(Object transformation records)
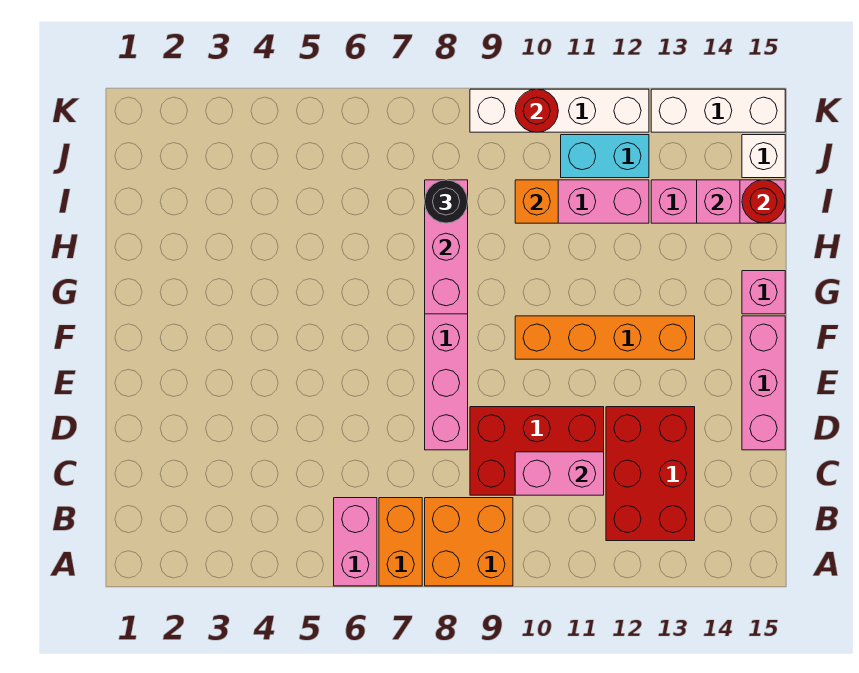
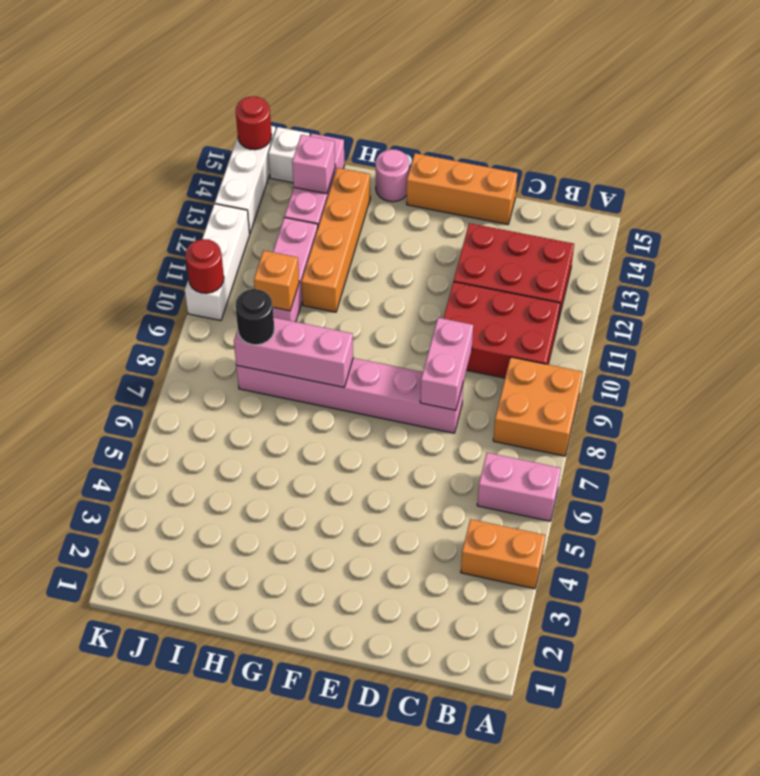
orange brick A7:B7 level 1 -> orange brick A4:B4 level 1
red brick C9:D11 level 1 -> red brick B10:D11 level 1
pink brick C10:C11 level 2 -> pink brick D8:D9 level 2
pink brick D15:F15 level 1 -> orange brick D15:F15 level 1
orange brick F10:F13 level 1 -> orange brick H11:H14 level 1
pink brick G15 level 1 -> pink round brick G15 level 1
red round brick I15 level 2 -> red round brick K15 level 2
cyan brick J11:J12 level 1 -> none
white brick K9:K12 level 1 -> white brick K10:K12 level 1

## [WORK TASK]
Print the data above exactly, minus pictures.

## [SOLUTION BELOW]
orange brick A7:B7 level 1 -> orange brick A4:B4 level 1
red brick C9:D11 level 1 -> red brick B10:D11 level 1
pink brick C10:C11 level 2 -> pink brick D8:D9 level 2
pink brick D15:F15 level 1 -> orange brick D15:F15 level 1
orange brick F10:F13 level 1 -> orange brick H11:H14 level 1
pink brick G15 level 1 -> pink round brick G15 level 1
red round brick I15 level 2 -> red round brick K15 level 2
cyan brick J11:J12 level 1 -> none
white brick K9:K12 level 1 -> white brick K10:K12 level 1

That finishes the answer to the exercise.